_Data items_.

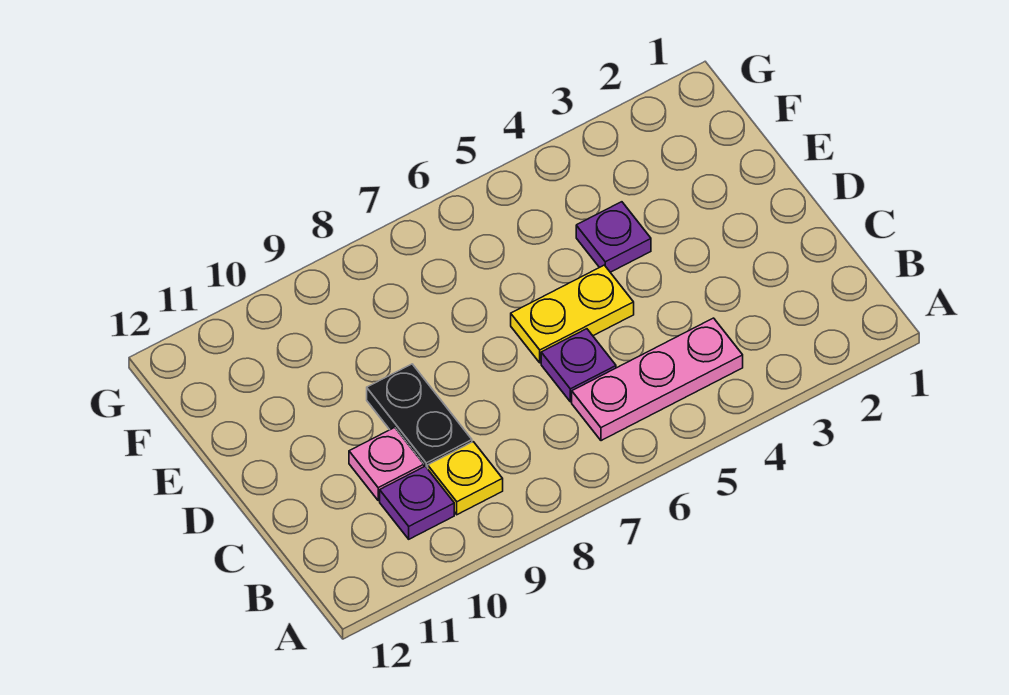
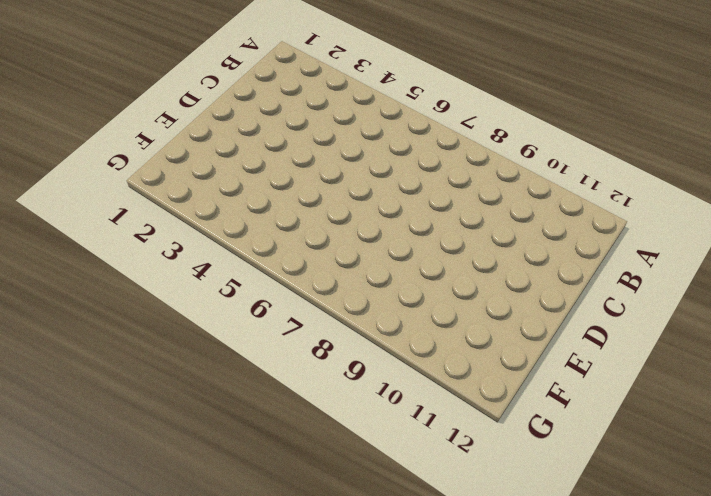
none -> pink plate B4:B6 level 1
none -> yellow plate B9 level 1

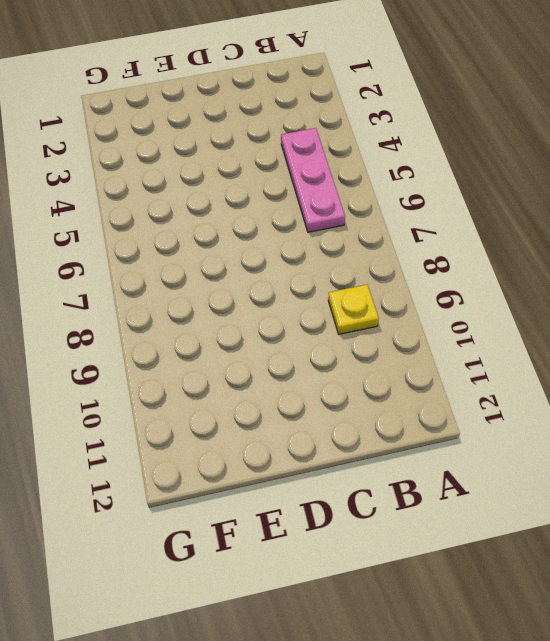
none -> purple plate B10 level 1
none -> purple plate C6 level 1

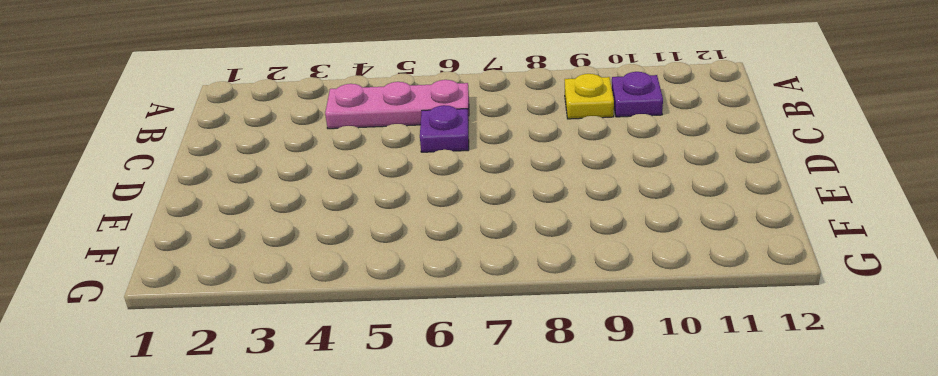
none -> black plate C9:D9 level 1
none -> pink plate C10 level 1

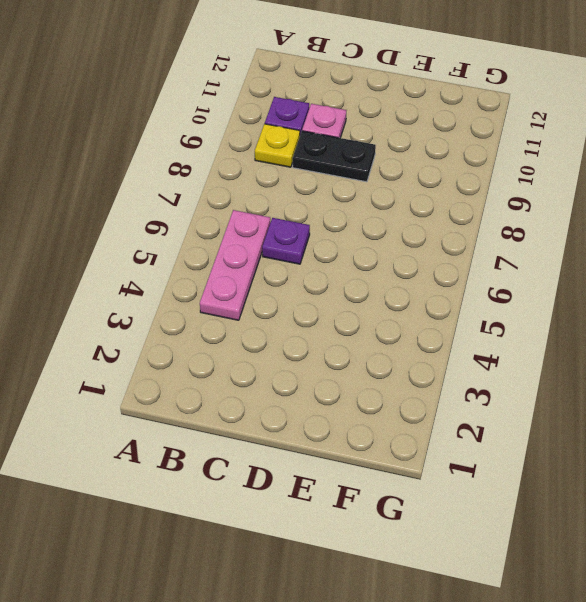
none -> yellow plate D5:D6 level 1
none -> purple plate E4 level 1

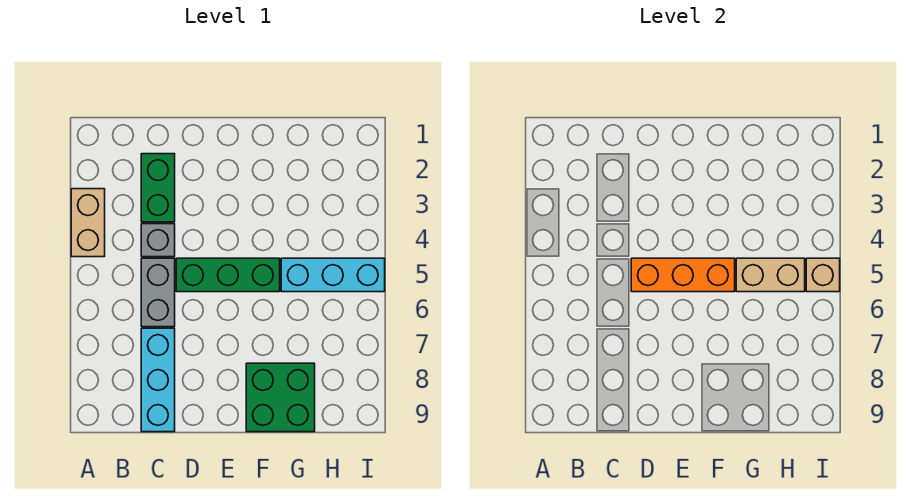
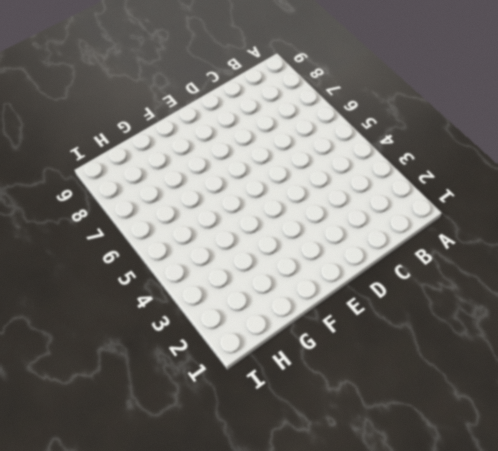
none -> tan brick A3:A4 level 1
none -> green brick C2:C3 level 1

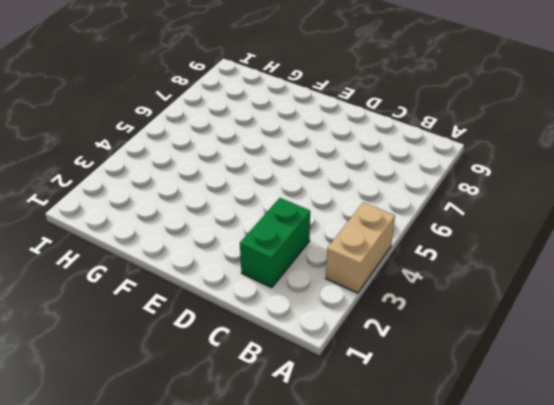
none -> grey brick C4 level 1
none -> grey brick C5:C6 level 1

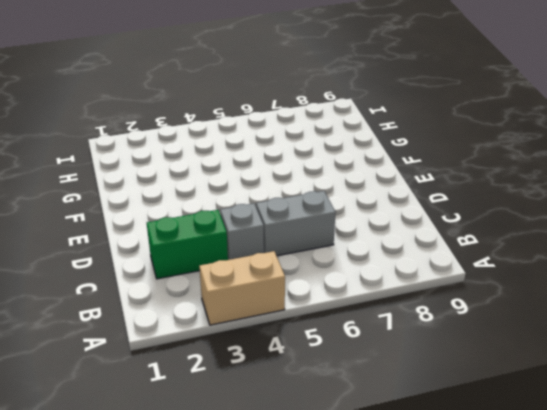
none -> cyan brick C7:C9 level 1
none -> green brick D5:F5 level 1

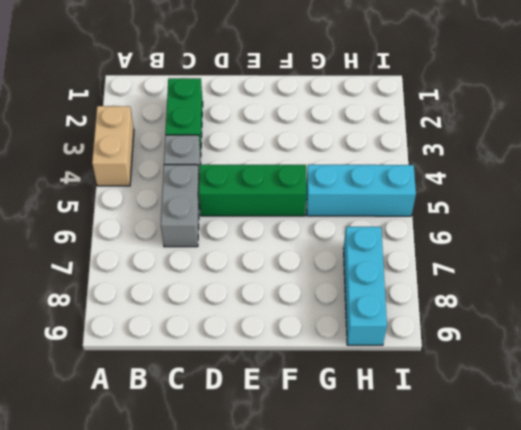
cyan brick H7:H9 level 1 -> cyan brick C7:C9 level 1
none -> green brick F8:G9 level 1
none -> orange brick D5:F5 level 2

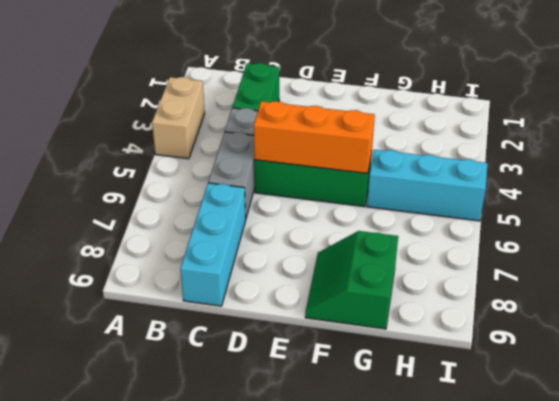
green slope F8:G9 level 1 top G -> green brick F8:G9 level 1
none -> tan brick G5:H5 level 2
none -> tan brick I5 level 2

_Problem details_.
The response must restate exactly the lines from the one containing "none -> purple plate E4 level 1" through the end of the records above and must leave out all pictures.

_Exercise solution_.
none -> purple plate E4 level 1

none -> tan brick A3:A4 level 1
none -> green brick C2:C3 level 1

none -> grey brick C4 level 1
none -> grey brick C5:C6 level 1

none -> cyan brick C7:C9 level 1
none -> green brick D5:F5 level 1

cyan brick H7:H9 level 1 -> cyan brick C7:C9 level 1
none -> green brick F8:G9 level 1
none -> orange brick D5:F5 level 2

green slope F8:G9 level 1 top G -> green brick F8:G9 level 1
none -> tan brick G5:H5 level 2
none -> tan brick I5 level 2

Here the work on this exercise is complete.